— DATASET RECORDS —
· · · ·
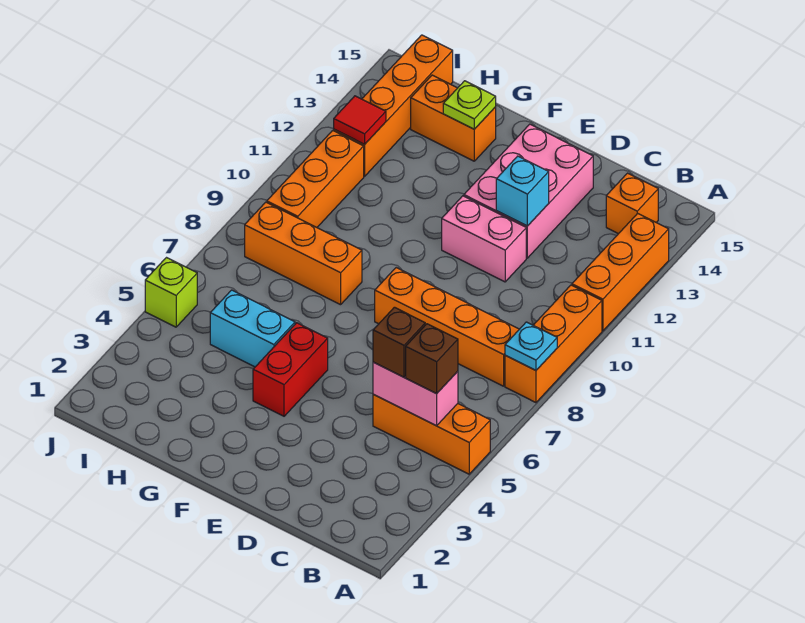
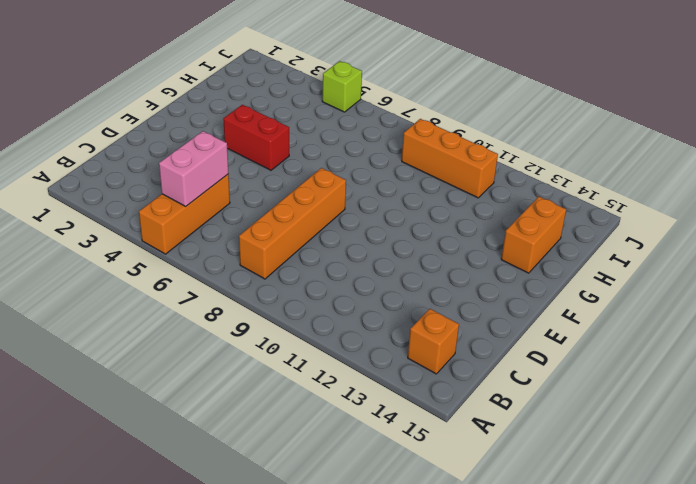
none -> orange brick A8:A10 level 1
none -> orange brick A11:A13 level 1
none -> pink brick D11:E11 level 1

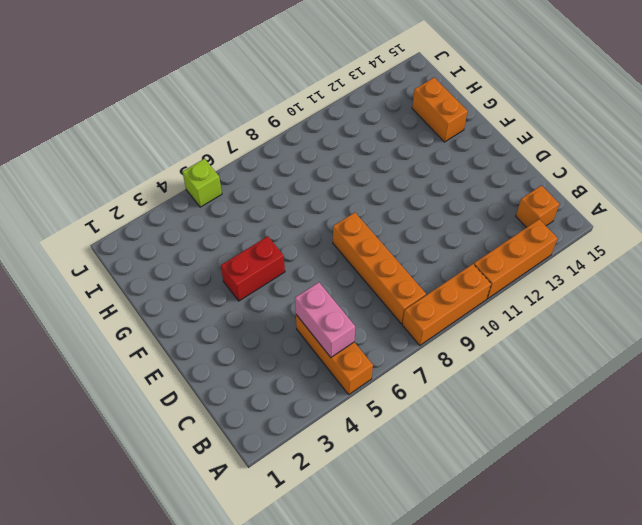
none -> pink brick D11:E11 level 1
none -> pink brick D12:E14 level 1
none -> cyan brick G5:H5 level 1

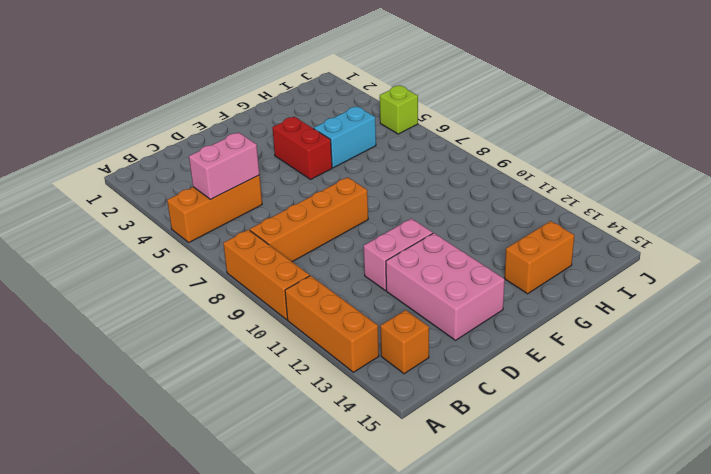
none -> orange brick G8:I8 level 1
none -> orange brick I9:I11 level 1
none -> orange brick I12:I15 level 1

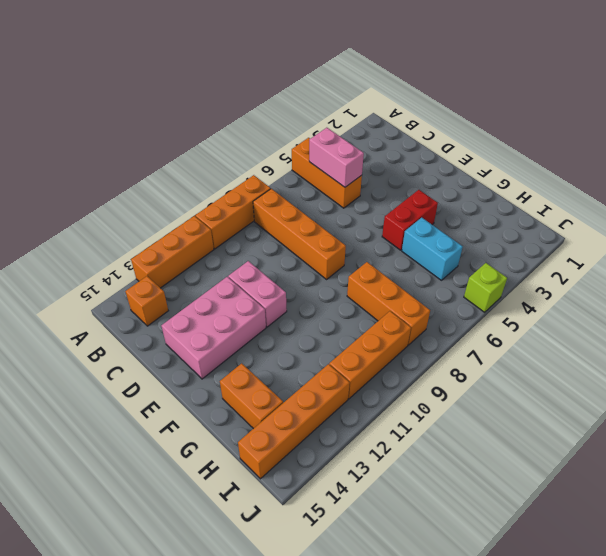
none -> cyan plate A8 level 2
none -> cyan brick D12 level 2
none -> lime plate G14 level 2

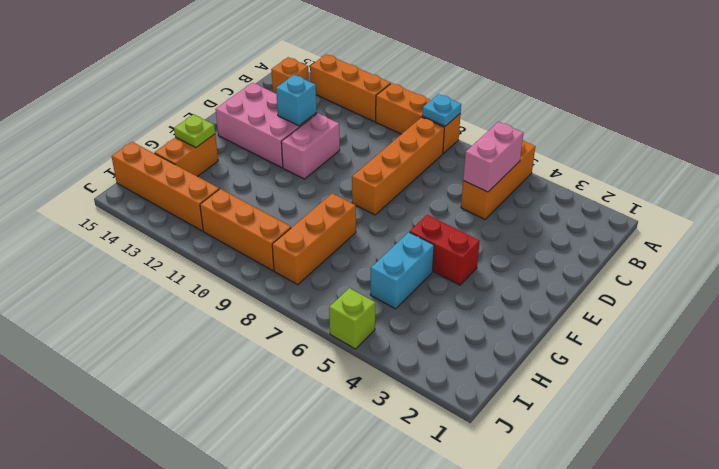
none -> red tile I12 level 2
none -> brown brick B5 level 3
none -> brown brick C5 level 3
· · · ·
— ACTION ITEM —
Above are the records; return them exactly, minus the pictures.

— RESPONSE —
none -> orange brick A8:A10 level 1
none -> orange brick A11:A13 level 1
none -> pink brick D11:E11 level 1

none -> pink brick D11:E11 level 1
none -> pink brick D12:E14 level 1
none -> cyan brick G5:H5 level 1

none -> orange brick G8:I8 level 1
none -> orange brick I9:I11 level 1
none -> orange brick I12:I15 level 1

none -> cyan plate A8 level 2
none -> cyan brick D12 level 2
none -> lime plate G14 level 2

none -> red tile I12 level 2
none -> brown brick B5 level 3
none -> brown brick C5 level 3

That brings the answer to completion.